__INSTRUCTIONS TO FOLLOW__
Every line of the data below is to be duplicated exactly, pictures excepted.
● ● ● ● ●
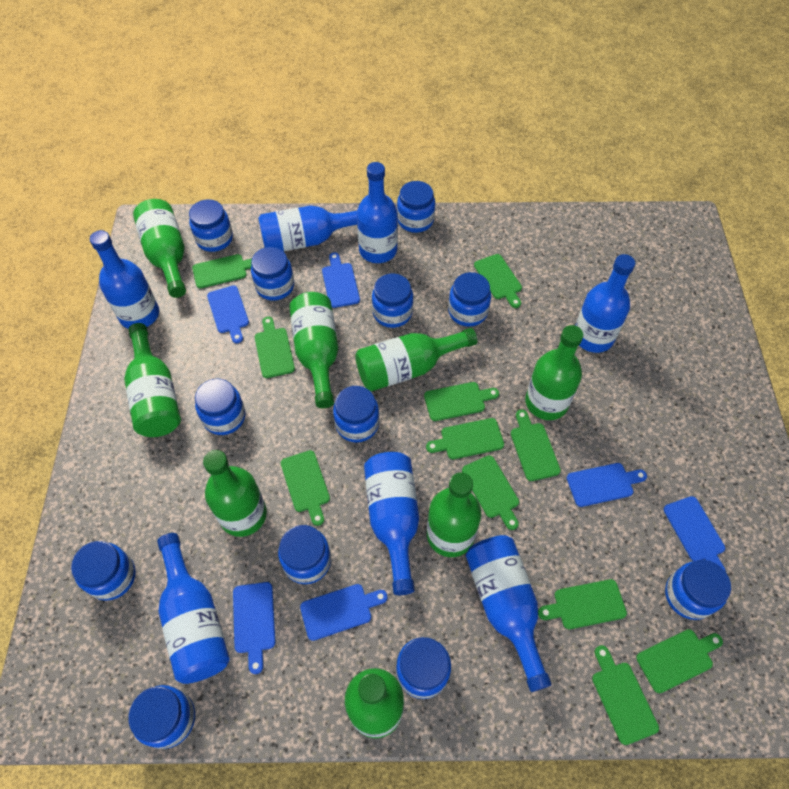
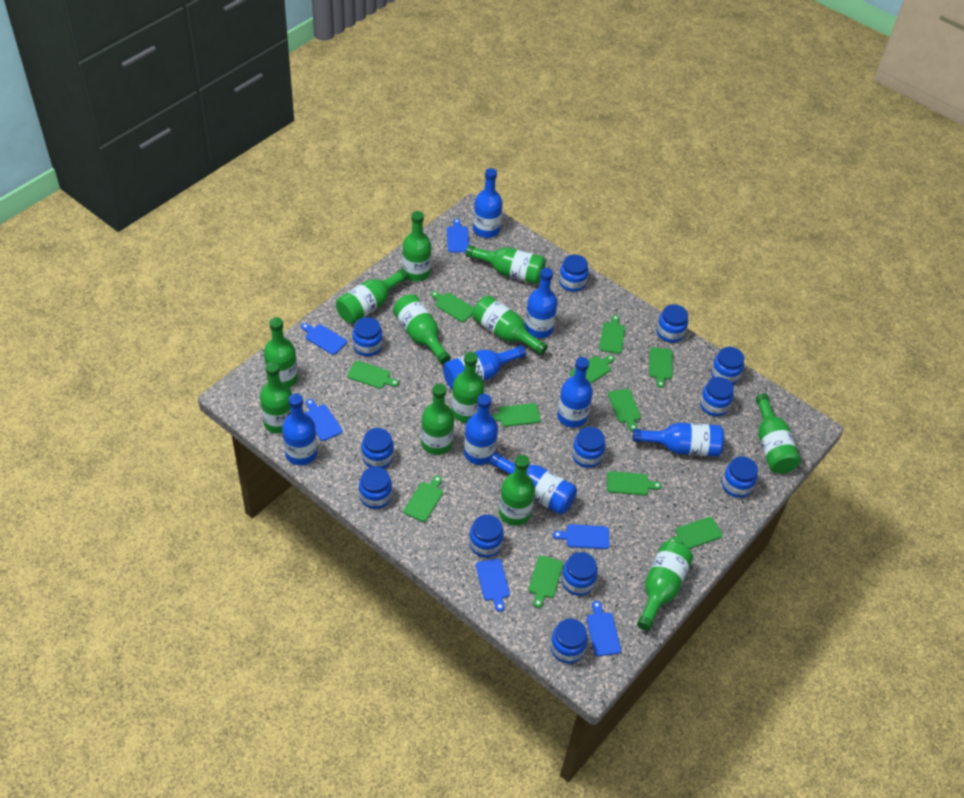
blue bottle: 7 -> 8
green bottle: 8 -> 12

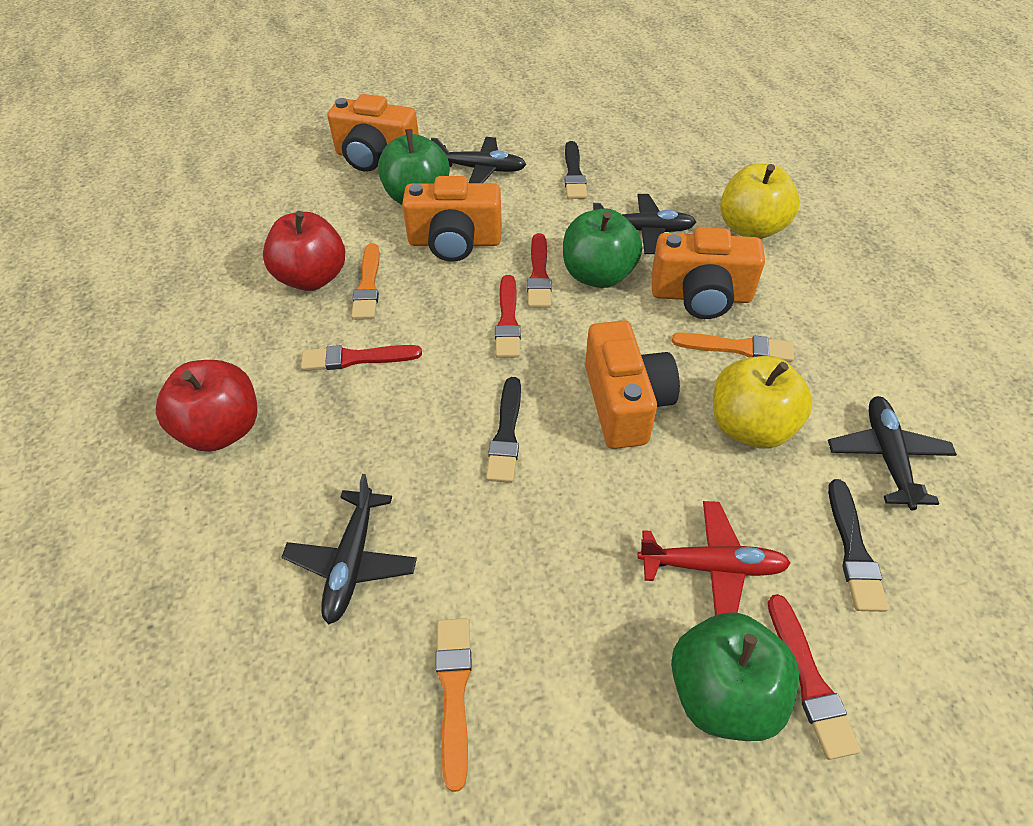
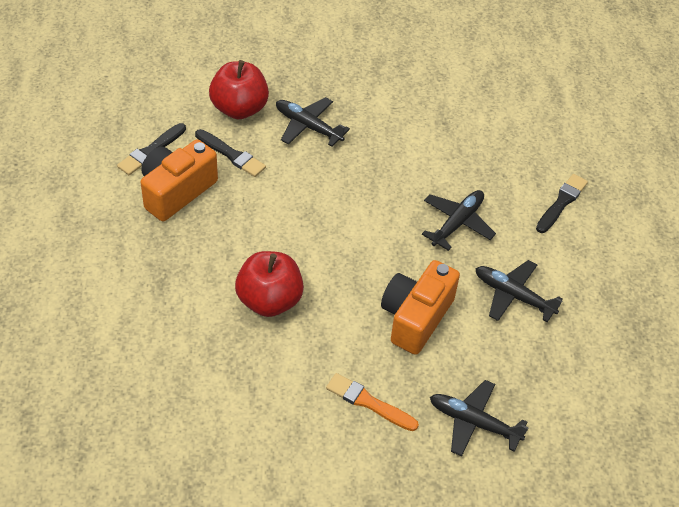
green apple: 3 -> 0
orange brush: 3 -> 1
orange camera: 4 -> 2
red brush: 4 -> 0
red plane: 1 -> 0
yellow apple: 2 -> 0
● ● ● ● ●
__WORKED SOLUTION__
blue bottle: 7 -> 8
green bottle: 8 -> 12

green apple: 3 -> 0
orange brush: 3 -> 1
orange camera: 4 -> 2
red brush: 4 -> 0
red plane: 1 -> 0
yellow apple: 2 -> 0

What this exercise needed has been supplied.